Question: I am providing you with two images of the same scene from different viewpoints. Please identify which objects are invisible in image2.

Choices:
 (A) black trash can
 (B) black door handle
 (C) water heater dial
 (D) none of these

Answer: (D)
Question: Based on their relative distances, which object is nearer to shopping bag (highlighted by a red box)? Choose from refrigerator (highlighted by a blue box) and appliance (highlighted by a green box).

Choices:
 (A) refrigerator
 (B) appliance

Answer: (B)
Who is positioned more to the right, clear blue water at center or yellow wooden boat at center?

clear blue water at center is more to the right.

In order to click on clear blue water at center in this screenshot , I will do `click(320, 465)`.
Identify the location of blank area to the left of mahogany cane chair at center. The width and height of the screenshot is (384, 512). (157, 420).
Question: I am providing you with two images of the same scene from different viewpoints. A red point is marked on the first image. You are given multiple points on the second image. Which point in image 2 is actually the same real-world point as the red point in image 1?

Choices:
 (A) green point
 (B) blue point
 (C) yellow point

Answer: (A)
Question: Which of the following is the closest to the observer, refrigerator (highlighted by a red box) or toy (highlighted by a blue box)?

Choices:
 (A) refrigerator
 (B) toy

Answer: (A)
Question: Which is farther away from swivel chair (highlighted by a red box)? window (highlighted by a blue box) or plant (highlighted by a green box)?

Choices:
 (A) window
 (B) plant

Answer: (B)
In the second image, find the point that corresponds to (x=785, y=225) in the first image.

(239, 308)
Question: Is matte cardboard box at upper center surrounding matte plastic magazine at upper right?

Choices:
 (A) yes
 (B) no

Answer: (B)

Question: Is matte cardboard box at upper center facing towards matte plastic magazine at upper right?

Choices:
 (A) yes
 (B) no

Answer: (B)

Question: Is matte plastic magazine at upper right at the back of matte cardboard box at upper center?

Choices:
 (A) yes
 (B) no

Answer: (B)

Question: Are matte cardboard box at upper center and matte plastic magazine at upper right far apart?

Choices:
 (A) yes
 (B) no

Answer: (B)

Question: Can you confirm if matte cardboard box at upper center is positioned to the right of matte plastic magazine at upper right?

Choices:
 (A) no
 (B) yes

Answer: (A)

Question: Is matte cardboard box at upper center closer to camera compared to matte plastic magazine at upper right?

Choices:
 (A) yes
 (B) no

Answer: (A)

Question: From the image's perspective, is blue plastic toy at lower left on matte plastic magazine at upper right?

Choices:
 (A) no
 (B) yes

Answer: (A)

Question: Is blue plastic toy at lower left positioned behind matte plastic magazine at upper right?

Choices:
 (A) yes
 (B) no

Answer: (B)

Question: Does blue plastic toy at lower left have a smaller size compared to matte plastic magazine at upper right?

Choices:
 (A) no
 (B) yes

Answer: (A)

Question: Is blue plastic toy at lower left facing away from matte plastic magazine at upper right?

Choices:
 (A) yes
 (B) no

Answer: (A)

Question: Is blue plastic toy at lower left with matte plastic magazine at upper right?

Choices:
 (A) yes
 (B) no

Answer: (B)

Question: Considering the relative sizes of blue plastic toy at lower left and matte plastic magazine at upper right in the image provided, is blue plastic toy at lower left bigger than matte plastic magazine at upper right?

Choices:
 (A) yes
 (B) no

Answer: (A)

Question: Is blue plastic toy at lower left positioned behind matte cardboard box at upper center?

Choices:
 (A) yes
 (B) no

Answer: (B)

━━━━━━━━━━

→ **Exercise brief**: Replace every occurrence of "matte plastic magazine" with "glossy paper magazine" throughout the material above, and leave everything else unchanged.

→ **Written answer**:
Question: I am providing you with two images of the same scene from different viewpoints. Please identify which objects are invisible in image2.

Choices:
 (A) black trash can
 (B) black door handle
 (C) water heater dial
 (D) none of these

Answer: (D)
Question: Based on their relative distances, which object is nearer to shopping bag (highlighted by a red box)? Choose from refrigerator (highlighted by a blue box) and appliance (highlighted by a green box).

Choices:
 (A) refrigerator
 (B) appliance

Answer: (B)
Who is positioned more to the right, clear blue water at center or yellow wooden boat at center?

clear blue water at center is more to the right.

In order to click on clear blue water at center in this screenshot , I will do `click(320, 465)`.
Identify the location of blank area to the left of mahogany cane chair at center. The width and height of the screenshot is (384, 512). (157, 420).
Question: I am providing you with two images of the same scene from different viewpoints. A red point is marked on the first image. You are given multiple points on the second image. Which point in image 2 is actually the same real-world point as the red point in image 1?

Choices:
 (A) green point
 (B) blue point
 (C) yellow point

Answer: (A)
Question: Which of the following is the closest to the observer, refrigerator (highlighted by a red box) or toy (highlighted by a blue box)?

Choices:
 (A) refrigerator
 (B) toy

Answer: (A)
Question: Which is farther away from swivel chair (highlighted by a red box)? window (highlighted by a blue box) or plant (highlighted by a green box)?

Choices:
 (A) window
 (B) plant

Answer: (B)
In the second image, find the point that corresponds to (x=785, y=225) in the first image.

(239, 308)
Question: Is matte cardboard box at upper center surrounding glossy paper magazine at upper right?

Choices:
 (A) yes
 (B) no

Answer: (B)

Question: Is matte cardboard box at upper center facing towards glossy paper magazine at upper right?

Choices:
 (A) yes
 (B) no

Answer: (B)

Question: Is glossy paper magazine at upper right at the back of matte cardboard box at upper center?

Choices:
 (A) yes
 (B) no

Answer: (B)

Question: Are matte cardboard box at upper center and glossy paper magazine at upper right far apart?

Choices:
 (A) yes
 (B) no

Answer: (B)

Question: Can you confirm if matte cardboard box at upper center is positioned to the right of glossy paper magazine at upper right?

Choices:
 (A) no
 (B) yes

Answer: (A)

Question: Is matte cardboard box at upper center closer to camera compared to glossy paper magazine at upper right?

Choices:
 (A) yes
 (B) no

Answer: (A)

Question: From the image's perspective, is blue plastic toy at lower left on glossy paper magazine at upper right?

Choices:
 (A) no
 (B) yes

Answer: (A)

Question: Is blue plastic toy at lower left positioned behind glossy paper magazine at upper right?

Choices:
 (A) yes
 (B) no

Answer: (B)

Question: Does blue plastic toy at lower left have a smaller size compared to glossy paper magazine at upper right?

Choices:
 (A) no
 (B) yes

Answer: (A)

Question: Is blue plastic toy at lower left facing away from glossy paper magazine at upper right?

Choices:
 (A) yes
 (B) no

Answer: (A)

Question: Is blue plastic toy at lower left with glossy paper magazine at upper right?

Choices:
 (A) yes
 (B) no

Answer: (B)

Question: Considering the relative sizes of blue plastic toy at lower left and glossy paper magazine at upper right in the image provided, is blue plastic toy at lower left bigger than glossy paper magazine at upper right?

Choices:
 (A) yes
 (B) no

Answer: (A)

Question: Is blue plastic toy at lower left positioned behind matte cardboard box at upper center?

Choices:
 (A) yes
 (B) no

Answer: (B)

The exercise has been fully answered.